## What you are asked to do
For each entry, restate it word for word while omitting any image it holds.

## Available records
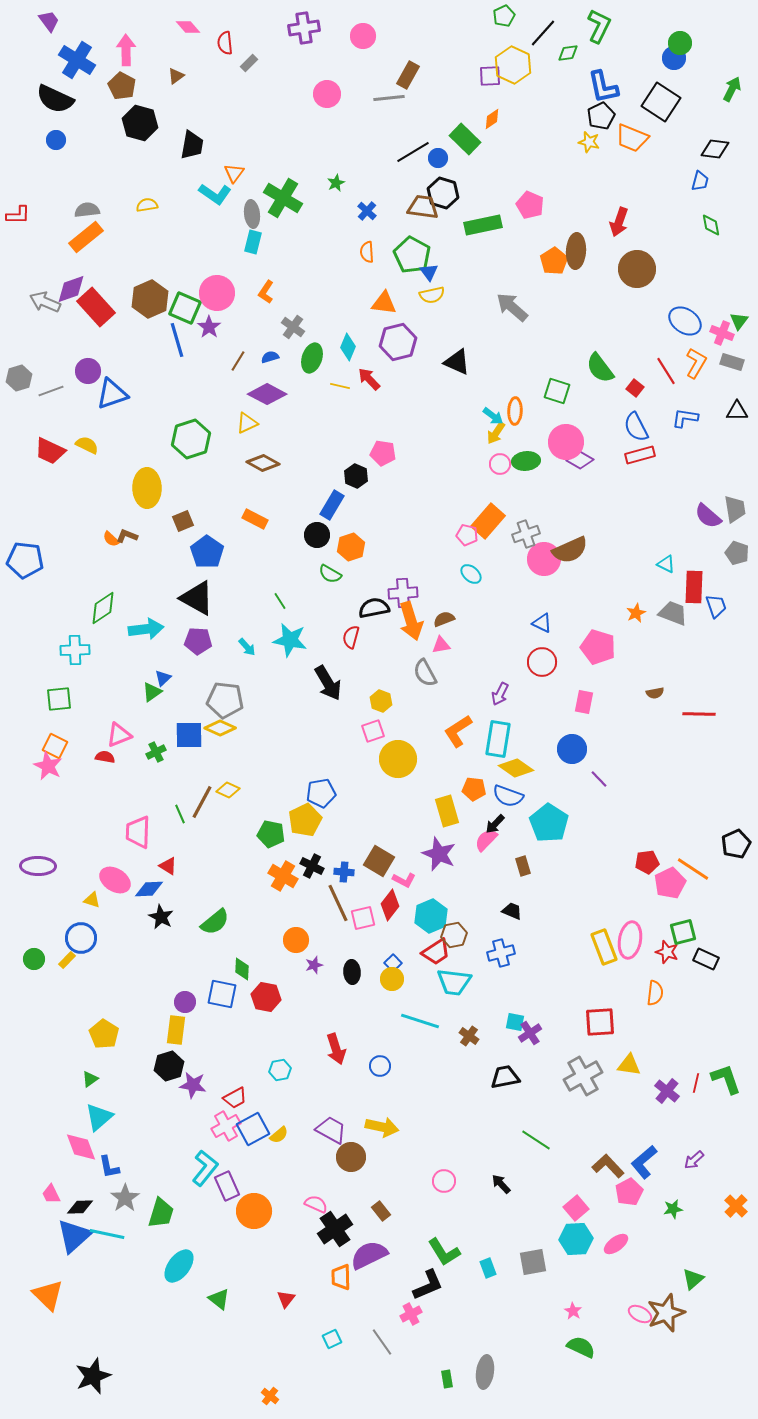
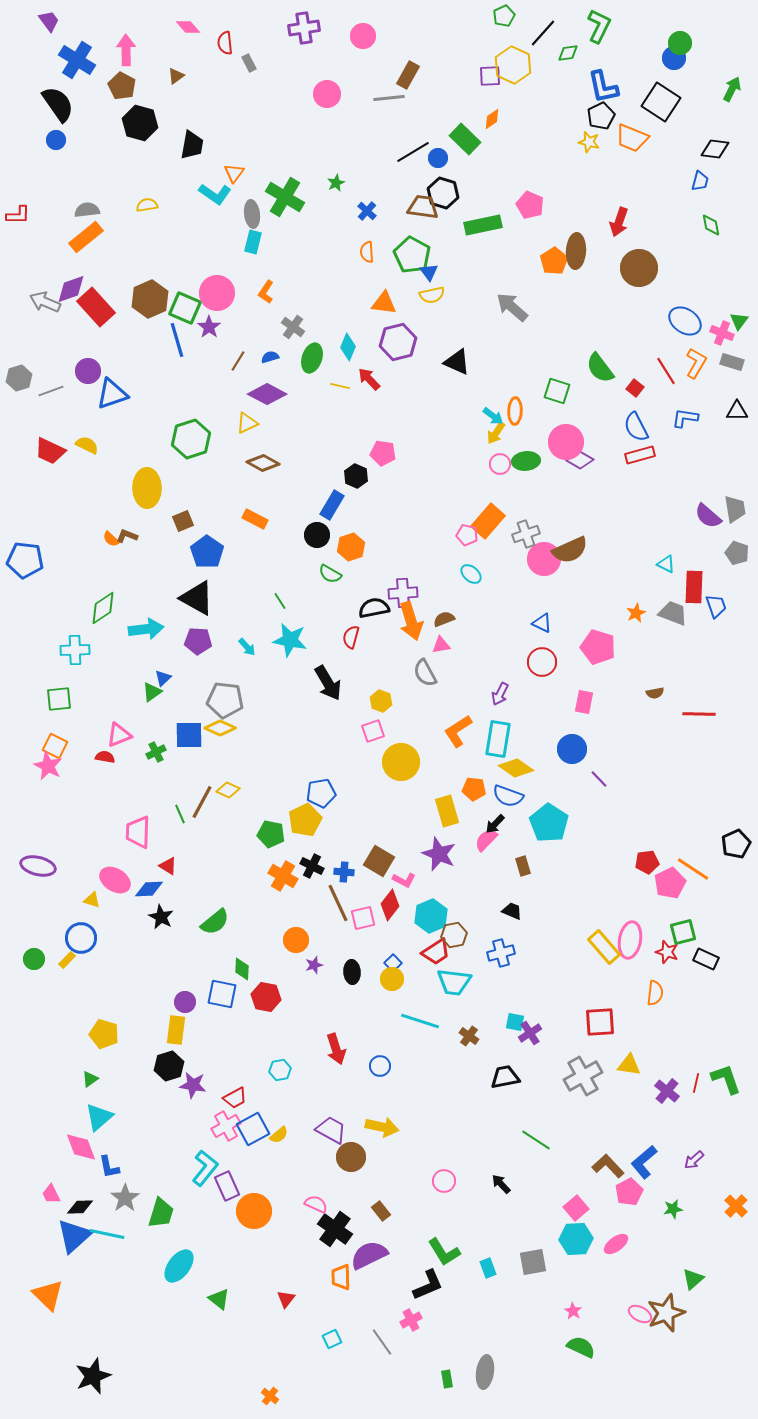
gray rectangle at (249, 63): rotated 72 degrees counterclockwise
black semicircle at (55, 99): moved 3 px right, 5 px down; rotated 150 degrees counterclockwise
green cross at (283, 198): moved 2 px right, 1 px up
brown circle at (637, 269): moved 2 px right, 1 px up
yellow circle at (398, 759): moved 3 px right, 3 px down
purple ellipse at (38, 866): rotated 12 degrees clockwise
yellow rectangle at (604, 947): rotated 20 degrees counterclockwise
yellow pentagon at (104, 1034): rotated 16 degrees counterclockwise
black cross at (335, 1229): rotated 20 degrees counterclockwise
pink cross at (411, 1314): moved 6 px down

## Exercise result
gray rectangle at (249, 63): rotated 72 degrees counterclockwise
black semicircle at (55, 99): moved 3 px right, 5 px down; rotated 150 degrees counterclockwise
green cross at (283, 198): moved 2 px right, 1 px up
brown circle at (637, 269): moved 2 px right, 1 px up
yellow circle at (398, 759): moved 3 px right, 3 px down
purple ellipse at (38, 866): rotated 12 degrees clockwise
yellow rectangle at (604, 947): rotated 20 degrees counterclockwise
yellow pentagon at (104, 1034): rotated 16 degrees counterclockwise
black cross at (335, 1229): rotated 20 degrees counterclockwise
pink cross at (411, 1314): moved 6 px down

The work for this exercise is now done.